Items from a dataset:
• • • • • • •
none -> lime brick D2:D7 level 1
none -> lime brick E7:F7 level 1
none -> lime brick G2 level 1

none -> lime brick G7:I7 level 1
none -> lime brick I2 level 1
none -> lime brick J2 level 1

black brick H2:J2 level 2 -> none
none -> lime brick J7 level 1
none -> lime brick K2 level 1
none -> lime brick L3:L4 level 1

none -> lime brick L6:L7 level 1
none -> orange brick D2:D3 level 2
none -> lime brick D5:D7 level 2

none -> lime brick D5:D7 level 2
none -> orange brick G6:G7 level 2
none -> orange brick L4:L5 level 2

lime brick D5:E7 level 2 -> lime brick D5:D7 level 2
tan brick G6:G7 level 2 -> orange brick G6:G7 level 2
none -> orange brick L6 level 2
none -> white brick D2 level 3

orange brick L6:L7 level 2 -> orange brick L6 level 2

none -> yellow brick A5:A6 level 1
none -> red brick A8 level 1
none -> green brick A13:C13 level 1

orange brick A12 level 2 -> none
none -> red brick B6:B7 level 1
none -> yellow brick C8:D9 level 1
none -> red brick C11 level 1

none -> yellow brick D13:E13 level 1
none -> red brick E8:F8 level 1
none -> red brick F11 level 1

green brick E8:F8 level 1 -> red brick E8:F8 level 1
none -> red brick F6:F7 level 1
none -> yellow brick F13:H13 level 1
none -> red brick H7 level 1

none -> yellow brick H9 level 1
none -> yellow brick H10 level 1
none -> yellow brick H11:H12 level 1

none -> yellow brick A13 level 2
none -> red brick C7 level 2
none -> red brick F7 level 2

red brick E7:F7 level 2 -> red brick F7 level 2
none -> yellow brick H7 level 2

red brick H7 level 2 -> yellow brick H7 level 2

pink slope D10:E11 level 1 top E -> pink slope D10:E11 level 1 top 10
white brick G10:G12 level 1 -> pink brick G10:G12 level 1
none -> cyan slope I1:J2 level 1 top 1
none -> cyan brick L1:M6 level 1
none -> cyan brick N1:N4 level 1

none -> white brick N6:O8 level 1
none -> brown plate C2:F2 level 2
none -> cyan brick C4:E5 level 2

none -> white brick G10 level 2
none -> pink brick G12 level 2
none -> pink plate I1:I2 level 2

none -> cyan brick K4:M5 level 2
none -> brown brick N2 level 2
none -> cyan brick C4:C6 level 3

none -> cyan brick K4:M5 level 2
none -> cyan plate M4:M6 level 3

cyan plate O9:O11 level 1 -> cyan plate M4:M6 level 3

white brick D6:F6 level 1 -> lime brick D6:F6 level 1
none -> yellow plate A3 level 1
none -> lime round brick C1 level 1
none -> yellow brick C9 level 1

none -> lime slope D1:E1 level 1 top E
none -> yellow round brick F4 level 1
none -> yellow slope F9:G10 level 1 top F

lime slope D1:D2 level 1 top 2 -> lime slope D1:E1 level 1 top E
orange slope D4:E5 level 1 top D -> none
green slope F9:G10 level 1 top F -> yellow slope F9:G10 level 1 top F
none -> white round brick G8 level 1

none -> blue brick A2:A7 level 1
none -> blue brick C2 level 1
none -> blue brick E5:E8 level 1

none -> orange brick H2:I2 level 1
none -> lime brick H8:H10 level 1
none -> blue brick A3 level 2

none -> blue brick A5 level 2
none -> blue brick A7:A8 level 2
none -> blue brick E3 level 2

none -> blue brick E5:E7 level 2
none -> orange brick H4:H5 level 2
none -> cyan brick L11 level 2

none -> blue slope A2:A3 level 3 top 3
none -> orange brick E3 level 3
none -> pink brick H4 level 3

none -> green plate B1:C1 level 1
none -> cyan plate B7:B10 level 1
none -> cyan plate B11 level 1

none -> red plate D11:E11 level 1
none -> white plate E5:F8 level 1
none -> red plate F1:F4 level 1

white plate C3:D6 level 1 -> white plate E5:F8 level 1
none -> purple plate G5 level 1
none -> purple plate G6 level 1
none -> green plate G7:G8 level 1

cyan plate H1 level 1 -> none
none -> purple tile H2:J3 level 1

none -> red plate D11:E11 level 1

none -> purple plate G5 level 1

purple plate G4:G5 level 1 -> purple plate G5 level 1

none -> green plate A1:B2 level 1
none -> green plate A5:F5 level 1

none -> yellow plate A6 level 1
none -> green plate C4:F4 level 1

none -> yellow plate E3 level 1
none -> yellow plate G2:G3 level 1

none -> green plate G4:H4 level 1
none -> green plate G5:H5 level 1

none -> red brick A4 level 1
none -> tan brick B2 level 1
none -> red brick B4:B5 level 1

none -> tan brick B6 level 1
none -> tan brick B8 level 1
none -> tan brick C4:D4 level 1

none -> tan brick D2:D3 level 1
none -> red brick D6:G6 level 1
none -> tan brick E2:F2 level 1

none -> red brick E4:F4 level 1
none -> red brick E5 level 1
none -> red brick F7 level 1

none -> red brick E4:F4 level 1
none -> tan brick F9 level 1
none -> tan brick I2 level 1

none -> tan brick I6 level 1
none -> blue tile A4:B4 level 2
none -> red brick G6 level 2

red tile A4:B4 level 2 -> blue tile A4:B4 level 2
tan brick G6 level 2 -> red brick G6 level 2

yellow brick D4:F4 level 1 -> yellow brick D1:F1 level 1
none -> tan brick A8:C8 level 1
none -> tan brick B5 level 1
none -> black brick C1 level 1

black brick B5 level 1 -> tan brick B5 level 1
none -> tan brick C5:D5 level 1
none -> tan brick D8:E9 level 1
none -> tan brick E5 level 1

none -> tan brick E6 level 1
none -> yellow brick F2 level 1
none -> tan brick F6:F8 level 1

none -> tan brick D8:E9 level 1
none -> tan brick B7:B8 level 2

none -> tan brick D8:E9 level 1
• • • • • • •
Find every line in the records that uses the string "brown", then copy it.

### [Response box]
none -> brown plate C2:F2 level 2
none -> brown brick N2 level 2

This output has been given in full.